──────── Records ────────
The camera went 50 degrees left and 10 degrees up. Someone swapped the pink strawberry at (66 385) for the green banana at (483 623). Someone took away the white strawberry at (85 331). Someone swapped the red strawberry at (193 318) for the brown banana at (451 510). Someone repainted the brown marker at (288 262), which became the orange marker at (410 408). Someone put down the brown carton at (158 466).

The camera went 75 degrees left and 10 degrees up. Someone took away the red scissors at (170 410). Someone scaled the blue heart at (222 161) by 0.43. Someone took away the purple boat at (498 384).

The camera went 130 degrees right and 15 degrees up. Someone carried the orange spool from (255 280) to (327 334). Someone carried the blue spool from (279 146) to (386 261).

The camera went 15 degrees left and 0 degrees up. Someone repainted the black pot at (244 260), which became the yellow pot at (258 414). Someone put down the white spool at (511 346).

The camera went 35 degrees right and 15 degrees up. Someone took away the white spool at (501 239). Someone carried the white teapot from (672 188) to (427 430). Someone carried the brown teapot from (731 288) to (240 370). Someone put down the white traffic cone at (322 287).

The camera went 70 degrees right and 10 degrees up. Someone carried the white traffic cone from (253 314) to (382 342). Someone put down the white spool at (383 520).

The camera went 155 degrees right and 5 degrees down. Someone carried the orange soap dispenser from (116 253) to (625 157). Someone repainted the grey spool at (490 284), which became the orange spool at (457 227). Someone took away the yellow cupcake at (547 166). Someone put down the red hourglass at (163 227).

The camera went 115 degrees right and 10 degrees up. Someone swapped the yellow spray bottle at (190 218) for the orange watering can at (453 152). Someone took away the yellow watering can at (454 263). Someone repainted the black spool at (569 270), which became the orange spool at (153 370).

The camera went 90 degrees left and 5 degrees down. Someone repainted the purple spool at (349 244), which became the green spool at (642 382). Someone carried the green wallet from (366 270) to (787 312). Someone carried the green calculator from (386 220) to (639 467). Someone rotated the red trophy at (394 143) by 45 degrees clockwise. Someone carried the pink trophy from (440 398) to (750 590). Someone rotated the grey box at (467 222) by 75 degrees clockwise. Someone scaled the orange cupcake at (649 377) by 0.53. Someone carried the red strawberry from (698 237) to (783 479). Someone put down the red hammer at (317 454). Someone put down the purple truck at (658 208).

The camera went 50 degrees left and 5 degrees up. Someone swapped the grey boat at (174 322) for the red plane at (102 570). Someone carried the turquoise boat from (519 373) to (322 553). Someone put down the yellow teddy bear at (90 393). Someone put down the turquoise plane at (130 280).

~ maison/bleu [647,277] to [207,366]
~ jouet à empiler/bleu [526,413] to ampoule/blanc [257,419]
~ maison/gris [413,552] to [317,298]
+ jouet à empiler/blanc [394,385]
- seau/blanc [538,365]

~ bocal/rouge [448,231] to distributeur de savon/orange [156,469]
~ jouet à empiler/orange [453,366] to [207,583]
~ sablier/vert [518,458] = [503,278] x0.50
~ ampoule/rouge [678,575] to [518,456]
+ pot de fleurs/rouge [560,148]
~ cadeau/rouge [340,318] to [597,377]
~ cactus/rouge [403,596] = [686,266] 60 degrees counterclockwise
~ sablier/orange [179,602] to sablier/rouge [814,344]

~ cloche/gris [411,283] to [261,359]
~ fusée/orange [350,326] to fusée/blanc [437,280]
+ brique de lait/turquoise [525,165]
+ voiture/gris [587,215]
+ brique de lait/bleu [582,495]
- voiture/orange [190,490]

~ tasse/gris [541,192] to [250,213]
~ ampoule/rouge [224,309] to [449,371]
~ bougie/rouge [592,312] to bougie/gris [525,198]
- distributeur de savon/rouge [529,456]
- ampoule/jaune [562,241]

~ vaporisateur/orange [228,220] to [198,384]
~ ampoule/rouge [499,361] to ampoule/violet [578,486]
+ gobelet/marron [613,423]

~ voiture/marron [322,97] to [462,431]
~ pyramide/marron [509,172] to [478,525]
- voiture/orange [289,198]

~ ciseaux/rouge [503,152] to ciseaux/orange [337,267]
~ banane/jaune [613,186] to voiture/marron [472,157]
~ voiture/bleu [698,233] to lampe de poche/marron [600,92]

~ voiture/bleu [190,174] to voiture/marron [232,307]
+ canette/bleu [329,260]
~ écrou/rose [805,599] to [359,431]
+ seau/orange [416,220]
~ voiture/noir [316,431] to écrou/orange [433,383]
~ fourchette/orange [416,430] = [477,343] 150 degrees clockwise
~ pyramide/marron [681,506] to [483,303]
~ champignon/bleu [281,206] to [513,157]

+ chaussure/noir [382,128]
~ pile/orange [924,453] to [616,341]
────────
*Exercise aim:* Show every line in the entries where the string "maison" occurs.

*Response to the task:*
~ maison/bleu [647,277] to [207,366]
~ maison/gris [413,552] to [317,298]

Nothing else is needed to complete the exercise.